* _Excerpted records_
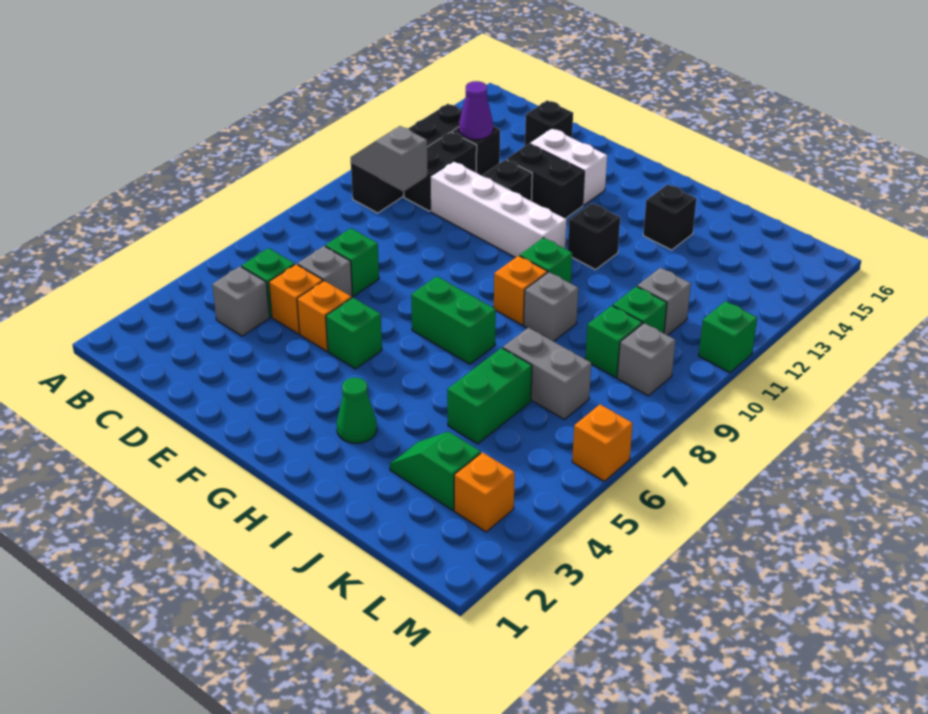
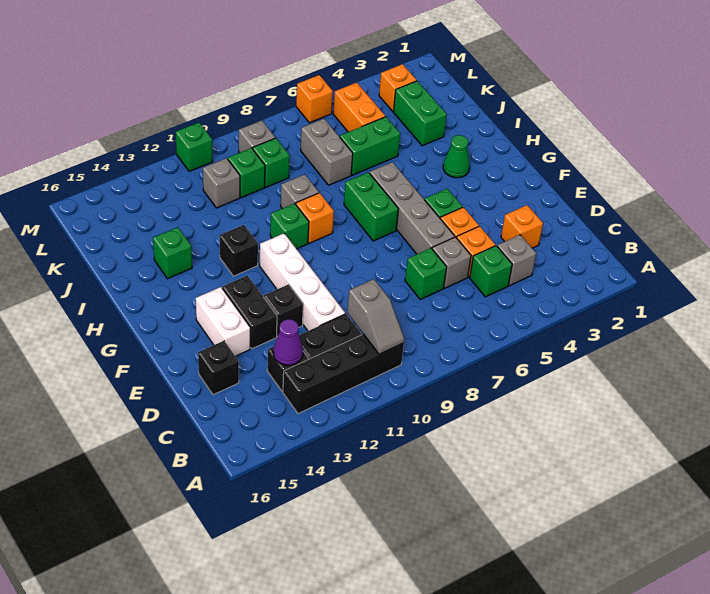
none -> orange brick D3 level 1
none -> grey brick E6:H6 level 1
black brick I14 level 1 -> green brick I14 level 1
green slope J3:K3 level 1 top K -> green brick J3:K3 level 1
none -> orange brick K5:L5 level 1

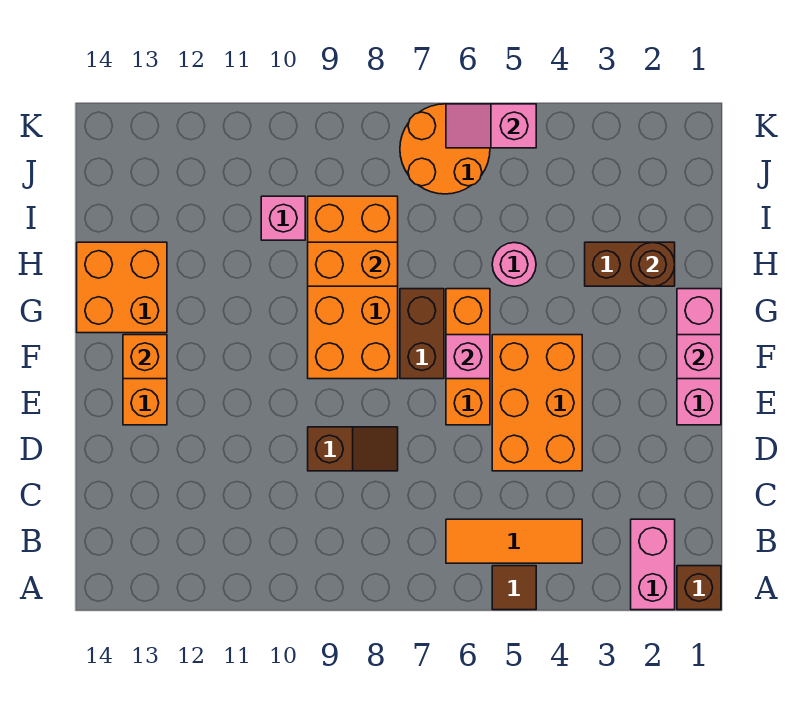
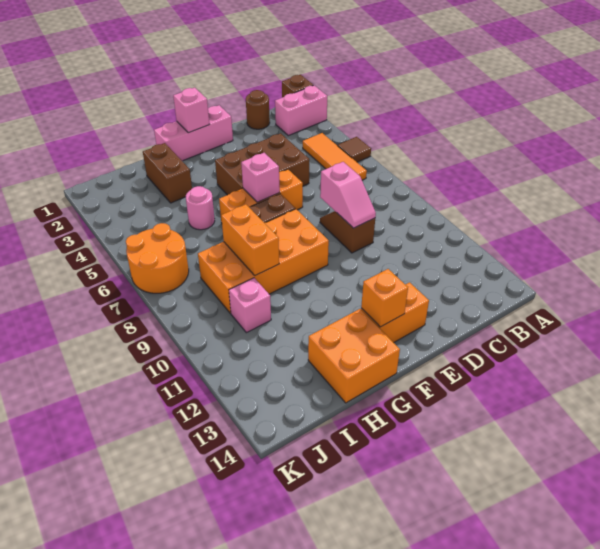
orange brick D4:F5 level 1 -> brown brick D4:F5 level 1
brown round brick H2 level 2 -> brown round brick C1 level 1
pink slope K5:K6 level 2 top 5 -> pink slope D8:D9 level 2 top 8

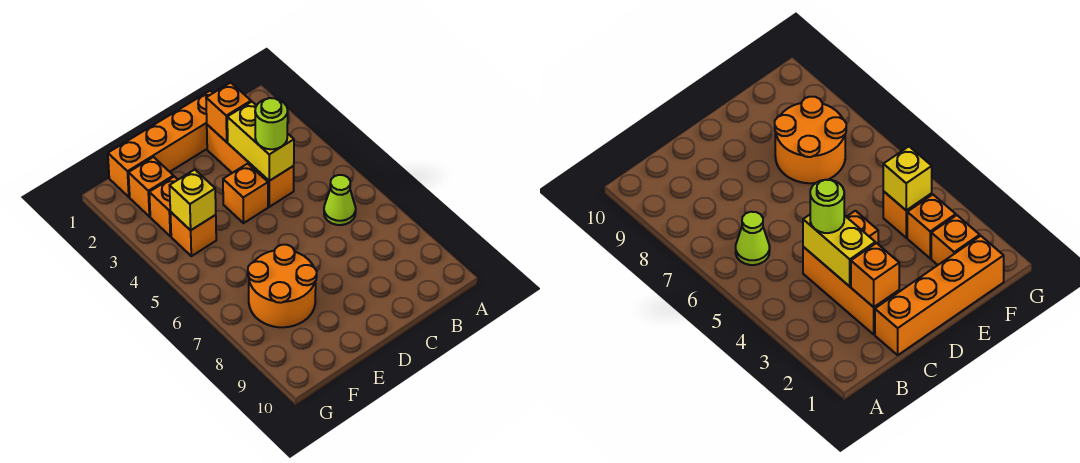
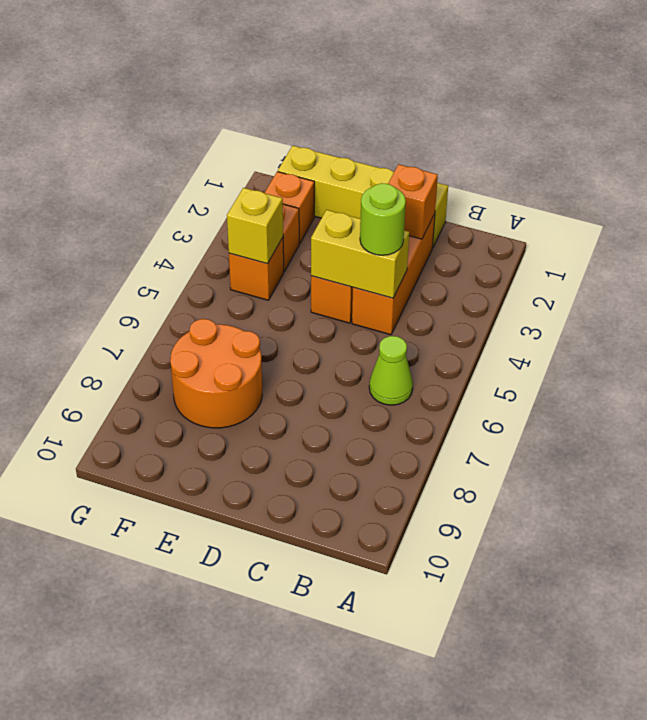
orange brick C1:F1 level 1 -> yellow brick C1:F1 level 1
yellow brick C3:C4 level 2 -> yellow brick C4:D4 level 2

* _Required work_
Set each line of the records down exactly, leaving every picture out.

* _Answer to the problem_
none -> orange brick D3 level 1
none -> grey brick E6:H6 level 1
black brick I14 level 1 -> green brick I14 level 1
green slope J3:K3 level 1 top K -> green brick J3:K3 level 1
none -> orange brick K5:L5 level 1

orange brick D4:F5 level 1 -> brown brick D4:F5 level 1
brown round brick H2 level 2 -> brown round brick C1 level 1
pink slope K5:K6 level 2 top 5 -> pink slope D8:D9 level 2 top 8

orange brick C1:F1 level 1 -> yellow brick C1:F1 level 1
yellow brick C3:C4 level 2 -> yellow brick C4:D4 level 2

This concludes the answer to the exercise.